## [Listed entries]

## start

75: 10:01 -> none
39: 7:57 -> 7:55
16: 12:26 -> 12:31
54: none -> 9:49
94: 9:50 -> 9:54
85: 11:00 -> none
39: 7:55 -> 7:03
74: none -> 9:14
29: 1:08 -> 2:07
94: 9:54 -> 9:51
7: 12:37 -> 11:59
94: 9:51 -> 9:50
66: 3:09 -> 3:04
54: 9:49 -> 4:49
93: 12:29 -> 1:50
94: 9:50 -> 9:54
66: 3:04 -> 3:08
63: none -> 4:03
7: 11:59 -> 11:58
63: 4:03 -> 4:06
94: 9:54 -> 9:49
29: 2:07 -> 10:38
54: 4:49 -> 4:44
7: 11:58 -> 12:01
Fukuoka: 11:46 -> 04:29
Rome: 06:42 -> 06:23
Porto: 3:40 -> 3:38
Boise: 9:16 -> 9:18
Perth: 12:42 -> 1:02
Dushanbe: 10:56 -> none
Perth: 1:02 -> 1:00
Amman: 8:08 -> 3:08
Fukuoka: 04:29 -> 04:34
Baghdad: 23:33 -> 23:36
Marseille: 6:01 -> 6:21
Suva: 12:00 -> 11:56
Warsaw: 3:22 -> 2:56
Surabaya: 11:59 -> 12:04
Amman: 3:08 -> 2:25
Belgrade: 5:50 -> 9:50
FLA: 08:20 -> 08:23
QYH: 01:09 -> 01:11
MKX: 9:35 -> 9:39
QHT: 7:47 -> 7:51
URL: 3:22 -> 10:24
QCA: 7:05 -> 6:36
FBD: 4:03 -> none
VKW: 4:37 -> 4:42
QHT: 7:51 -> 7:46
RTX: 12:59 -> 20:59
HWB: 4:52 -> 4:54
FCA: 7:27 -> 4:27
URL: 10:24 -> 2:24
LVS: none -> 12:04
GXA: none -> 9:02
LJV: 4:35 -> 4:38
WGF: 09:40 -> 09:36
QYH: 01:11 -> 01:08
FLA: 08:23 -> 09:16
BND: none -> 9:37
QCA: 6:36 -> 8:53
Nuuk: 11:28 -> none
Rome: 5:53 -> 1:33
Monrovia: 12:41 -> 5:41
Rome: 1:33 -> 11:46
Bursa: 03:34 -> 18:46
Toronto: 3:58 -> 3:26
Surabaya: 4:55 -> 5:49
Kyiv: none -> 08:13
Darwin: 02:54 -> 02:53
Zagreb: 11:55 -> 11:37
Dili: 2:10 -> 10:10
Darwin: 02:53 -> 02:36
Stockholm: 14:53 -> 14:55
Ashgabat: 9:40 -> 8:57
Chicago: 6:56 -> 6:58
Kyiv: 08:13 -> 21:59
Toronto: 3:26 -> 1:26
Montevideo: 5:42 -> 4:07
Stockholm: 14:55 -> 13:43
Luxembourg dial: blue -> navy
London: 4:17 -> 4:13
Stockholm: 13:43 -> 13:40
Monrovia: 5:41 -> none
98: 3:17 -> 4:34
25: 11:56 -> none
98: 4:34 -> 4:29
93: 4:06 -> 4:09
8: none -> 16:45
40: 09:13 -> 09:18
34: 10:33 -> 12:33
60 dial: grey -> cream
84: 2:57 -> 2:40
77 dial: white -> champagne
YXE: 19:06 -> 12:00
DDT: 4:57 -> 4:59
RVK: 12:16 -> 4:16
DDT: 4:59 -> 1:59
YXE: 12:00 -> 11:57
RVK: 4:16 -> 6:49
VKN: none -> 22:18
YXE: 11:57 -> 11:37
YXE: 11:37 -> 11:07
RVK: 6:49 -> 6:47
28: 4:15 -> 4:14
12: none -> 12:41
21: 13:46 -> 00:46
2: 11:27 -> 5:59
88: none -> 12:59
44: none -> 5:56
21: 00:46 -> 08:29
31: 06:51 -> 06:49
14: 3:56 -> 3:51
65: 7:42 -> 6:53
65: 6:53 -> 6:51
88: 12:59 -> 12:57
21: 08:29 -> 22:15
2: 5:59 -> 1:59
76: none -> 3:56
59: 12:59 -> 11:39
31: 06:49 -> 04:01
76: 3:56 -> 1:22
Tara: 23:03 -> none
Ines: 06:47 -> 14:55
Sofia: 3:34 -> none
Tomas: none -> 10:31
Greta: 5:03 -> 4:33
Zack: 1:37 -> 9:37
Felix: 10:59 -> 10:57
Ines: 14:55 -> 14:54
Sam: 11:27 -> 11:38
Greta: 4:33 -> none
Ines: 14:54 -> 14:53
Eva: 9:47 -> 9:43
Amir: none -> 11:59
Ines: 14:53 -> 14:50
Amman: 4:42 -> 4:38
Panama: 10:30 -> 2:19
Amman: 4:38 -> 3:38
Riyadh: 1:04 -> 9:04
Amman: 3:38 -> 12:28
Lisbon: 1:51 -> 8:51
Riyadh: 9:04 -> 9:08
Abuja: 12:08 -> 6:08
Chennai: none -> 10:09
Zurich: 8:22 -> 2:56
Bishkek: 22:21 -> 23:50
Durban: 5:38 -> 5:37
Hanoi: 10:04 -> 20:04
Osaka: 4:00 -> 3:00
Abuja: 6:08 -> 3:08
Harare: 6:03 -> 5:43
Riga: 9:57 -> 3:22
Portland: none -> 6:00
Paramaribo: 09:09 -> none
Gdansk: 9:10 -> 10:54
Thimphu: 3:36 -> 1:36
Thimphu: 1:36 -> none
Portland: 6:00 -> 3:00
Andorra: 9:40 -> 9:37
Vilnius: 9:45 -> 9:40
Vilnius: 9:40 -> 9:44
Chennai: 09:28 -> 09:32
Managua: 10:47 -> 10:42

## end

## [Given task]
Can you reproduce the records line for line, starting at the very first line and ending at the line that contains "54: 9:49 -> 4:49", with both of those lines included and nothing changed?

## [Written response]
75: 10:01 -> none
39: 7:57 -> 7:55
16: 12:26 -> 12:31
54: none -> 9:49
94: 9:50 -> 9:54
85: 11:00 -> none
39: 7:55 -> 7:03
74: none -> 9:14
29: 1:08 -> 2:07
94: 9:54 -> 9:51
7: 12:37 -> 11:59
94: 9:51 -> 9:50
66: 3:09 -> 3:04
54: 9:49 -> 4:49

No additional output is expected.